Multi-step shape edit data:
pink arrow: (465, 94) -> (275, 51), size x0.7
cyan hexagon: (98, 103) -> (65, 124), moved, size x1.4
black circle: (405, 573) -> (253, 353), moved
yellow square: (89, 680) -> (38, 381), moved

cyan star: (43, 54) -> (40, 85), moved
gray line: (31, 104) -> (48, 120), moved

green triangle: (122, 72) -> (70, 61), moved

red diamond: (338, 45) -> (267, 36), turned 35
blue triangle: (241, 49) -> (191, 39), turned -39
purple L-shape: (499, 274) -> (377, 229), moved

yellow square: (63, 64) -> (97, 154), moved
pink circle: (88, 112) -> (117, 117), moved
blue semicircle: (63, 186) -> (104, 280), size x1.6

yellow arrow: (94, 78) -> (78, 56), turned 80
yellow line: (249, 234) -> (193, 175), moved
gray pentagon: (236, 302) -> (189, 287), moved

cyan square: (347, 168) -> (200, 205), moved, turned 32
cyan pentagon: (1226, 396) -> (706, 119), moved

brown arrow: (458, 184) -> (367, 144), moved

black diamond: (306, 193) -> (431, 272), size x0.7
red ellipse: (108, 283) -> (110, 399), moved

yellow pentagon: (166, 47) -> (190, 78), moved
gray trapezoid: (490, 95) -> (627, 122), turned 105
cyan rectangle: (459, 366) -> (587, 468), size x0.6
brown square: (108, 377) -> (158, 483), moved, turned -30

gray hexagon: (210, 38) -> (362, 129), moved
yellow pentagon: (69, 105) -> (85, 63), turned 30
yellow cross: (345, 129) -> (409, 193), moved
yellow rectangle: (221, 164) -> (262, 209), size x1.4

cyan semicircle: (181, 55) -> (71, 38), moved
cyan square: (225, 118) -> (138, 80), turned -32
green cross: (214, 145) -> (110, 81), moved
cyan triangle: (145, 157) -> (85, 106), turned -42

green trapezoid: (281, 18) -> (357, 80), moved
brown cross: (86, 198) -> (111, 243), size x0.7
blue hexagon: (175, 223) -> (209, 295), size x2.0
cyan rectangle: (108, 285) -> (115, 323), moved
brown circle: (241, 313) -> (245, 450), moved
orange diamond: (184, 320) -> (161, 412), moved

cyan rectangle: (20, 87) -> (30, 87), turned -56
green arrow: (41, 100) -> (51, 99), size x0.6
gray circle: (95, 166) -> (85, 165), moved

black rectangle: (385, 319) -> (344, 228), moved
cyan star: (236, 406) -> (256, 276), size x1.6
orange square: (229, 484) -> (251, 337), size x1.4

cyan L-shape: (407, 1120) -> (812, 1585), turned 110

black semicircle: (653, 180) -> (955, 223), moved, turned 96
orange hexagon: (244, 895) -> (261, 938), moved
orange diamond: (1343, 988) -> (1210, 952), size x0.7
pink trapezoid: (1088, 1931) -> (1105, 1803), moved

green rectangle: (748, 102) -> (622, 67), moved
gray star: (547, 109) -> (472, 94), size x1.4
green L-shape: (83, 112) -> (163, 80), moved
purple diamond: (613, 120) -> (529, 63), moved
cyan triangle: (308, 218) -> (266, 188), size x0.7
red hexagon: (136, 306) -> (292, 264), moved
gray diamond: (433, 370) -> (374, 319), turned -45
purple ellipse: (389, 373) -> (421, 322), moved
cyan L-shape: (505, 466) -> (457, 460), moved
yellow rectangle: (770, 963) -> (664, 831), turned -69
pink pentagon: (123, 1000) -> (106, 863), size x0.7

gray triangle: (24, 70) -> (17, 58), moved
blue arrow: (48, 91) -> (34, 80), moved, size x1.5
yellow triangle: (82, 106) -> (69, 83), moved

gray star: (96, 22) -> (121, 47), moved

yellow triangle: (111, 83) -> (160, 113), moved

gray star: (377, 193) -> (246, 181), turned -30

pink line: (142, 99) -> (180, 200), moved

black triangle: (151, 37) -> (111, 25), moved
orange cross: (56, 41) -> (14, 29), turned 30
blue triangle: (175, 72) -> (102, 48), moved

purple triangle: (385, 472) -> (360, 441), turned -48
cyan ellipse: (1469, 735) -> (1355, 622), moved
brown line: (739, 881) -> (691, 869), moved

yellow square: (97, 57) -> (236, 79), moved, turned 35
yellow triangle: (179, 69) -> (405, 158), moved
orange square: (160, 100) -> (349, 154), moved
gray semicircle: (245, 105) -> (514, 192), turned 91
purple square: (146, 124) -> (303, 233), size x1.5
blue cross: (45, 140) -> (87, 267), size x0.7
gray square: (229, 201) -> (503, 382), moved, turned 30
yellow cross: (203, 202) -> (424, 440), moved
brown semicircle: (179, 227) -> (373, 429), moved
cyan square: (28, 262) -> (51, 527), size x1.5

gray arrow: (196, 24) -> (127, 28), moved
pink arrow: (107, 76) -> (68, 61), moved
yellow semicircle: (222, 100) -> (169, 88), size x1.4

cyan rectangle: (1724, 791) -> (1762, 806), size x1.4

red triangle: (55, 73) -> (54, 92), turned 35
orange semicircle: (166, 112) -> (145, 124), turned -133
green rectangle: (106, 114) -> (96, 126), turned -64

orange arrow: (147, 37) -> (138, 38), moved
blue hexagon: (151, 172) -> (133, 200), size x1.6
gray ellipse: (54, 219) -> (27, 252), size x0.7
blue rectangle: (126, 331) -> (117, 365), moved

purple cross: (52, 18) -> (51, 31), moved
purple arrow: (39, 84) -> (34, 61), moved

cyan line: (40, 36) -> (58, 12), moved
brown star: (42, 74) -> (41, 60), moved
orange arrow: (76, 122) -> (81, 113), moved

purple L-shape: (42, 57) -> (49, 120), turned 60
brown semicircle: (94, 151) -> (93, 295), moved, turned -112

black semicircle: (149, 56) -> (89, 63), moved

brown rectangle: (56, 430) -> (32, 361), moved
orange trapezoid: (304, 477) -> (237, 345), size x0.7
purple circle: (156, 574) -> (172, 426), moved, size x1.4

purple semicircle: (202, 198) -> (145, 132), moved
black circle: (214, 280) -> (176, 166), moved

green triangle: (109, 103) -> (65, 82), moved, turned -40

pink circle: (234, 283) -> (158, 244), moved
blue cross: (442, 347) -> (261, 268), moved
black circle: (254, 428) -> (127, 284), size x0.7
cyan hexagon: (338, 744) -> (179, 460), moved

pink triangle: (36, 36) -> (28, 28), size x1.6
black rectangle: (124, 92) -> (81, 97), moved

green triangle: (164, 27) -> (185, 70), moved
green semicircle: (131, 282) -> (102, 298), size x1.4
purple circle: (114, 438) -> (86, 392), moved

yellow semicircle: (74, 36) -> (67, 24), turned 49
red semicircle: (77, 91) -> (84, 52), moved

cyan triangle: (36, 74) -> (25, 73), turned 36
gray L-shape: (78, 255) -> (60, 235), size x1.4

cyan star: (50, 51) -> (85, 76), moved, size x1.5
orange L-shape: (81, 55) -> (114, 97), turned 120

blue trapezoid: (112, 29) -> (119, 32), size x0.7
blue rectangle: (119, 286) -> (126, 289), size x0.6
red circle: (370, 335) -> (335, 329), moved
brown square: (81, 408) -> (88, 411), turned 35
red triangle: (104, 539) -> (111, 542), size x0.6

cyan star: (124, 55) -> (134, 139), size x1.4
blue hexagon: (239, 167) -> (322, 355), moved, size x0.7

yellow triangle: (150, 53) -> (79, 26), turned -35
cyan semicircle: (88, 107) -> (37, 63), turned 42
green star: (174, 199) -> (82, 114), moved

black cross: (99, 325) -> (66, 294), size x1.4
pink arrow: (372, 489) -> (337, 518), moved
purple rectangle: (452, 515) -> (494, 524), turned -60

### EXERCISE DIRECTIONS
Lines containing the word "star": copy every one of them from the records above.

### ANSWER SECTION
cyan star: (43, 54) -> (40, 85), moved
cyan star: (236, 406) -> (256, 276), size x1.6
gray star: (547, 109) -> (472, 94), size x1.4
gray star: (96, 22) -> (121, 47), moved
gray star: (377, 193) -> (246, 181), turned -30
brown star: (42, 74) -> (41, 60), moved
cyan star: (50, 51) -> (85, 76), moved, size x1.5
cyan star: (124, 55) -> (134, 139), size x1.4
green star: (174, 199) -> (82, 114), moved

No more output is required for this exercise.